Data excerpts
•••••
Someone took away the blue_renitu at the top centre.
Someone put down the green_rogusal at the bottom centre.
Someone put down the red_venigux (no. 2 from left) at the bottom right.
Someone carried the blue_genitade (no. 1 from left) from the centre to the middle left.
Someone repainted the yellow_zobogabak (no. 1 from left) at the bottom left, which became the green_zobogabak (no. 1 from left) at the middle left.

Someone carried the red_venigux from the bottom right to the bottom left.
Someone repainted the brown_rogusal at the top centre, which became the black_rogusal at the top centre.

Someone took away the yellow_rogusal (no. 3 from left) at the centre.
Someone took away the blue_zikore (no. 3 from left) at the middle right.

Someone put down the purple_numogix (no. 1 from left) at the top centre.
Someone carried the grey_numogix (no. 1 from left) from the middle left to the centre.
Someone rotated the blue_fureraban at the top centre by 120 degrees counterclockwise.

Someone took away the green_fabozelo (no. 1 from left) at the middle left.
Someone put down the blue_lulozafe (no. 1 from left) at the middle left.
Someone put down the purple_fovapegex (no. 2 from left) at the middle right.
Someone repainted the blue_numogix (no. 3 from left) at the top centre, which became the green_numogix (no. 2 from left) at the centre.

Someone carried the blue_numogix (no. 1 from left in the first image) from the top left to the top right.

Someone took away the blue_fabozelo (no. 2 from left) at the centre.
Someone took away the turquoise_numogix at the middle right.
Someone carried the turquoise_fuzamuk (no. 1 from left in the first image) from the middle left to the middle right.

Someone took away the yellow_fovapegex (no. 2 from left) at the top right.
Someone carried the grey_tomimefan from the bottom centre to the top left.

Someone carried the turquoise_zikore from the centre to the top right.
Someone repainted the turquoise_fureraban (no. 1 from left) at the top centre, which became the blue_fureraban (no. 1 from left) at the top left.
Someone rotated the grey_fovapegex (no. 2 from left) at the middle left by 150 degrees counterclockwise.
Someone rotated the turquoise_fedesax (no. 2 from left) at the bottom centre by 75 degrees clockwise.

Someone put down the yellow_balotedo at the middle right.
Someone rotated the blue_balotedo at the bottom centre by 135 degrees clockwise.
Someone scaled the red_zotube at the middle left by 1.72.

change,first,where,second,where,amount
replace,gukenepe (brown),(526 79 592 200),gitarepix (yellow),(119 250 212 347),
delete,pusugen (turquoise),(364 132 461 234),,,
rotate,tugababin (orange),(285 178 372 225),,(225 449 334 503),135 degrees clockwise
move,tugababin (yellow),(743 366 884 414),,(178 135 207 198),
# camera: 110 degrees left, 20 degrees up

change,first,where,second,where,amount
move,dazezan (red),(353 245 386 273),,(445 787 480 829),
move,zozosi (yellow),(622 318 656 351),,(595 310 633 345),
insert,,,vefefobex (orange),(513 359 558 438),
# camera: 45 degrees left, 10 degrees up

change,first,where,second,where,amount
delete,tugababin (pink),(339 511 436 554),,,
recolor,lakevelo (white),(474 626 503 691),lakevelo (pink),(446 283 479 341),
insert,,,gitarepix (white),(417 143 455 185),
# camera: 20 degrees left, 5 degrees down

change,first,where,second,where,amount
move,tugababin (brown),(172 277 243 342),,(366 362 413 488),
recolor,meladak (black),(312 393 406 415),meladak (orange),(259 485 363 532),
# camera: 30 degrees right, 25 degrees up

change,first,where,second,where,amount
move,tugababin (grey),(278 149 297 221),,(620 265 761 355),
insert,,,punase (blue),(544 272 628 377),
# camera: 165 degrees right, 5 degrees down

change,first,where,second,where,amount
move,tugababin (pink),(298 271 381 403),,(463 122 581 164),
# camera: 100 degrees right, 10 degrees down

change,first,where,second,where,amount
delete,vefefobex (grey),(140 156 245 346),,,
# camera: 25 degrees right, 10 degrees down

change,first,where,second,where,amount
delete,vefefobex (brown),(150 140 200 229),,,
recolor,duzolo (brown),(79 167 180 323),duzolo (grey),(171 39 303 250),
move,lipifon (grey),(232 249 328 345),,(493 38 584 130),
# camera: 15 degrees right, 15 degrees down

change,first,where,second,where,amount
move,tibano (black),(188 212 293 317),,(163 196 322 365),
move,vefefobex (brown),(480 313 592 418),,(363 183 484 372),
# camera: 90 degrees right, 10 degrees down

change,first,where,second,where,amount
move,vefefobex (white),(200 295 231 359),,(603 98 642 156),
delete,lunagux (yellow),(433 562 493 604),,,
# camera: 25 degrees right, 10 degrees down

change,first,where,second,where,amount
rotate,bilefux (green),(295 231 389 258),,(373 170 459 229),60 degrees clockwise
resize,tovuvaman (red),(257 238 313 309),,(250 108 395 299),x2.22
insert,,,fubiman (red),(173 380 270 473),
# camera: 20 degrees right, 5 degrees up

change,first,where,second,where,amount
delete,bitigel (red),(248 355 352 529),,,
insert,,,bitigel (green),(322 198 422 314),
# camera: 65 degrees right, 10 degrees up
•••••
TASK GOAL -> There is a run of lines above from the one with "Someone put down the red_venigux" to the one with "Someone carried the blue_genitade"; print exactly that run, both ends included, and nothing else.

WRITTEN SOLUTION ->
Someone put down the red_venigux (no. 2 from left) at the bottom right.
Someone carried the blue_genitade (no. 1 from left) from the centre to the middle left.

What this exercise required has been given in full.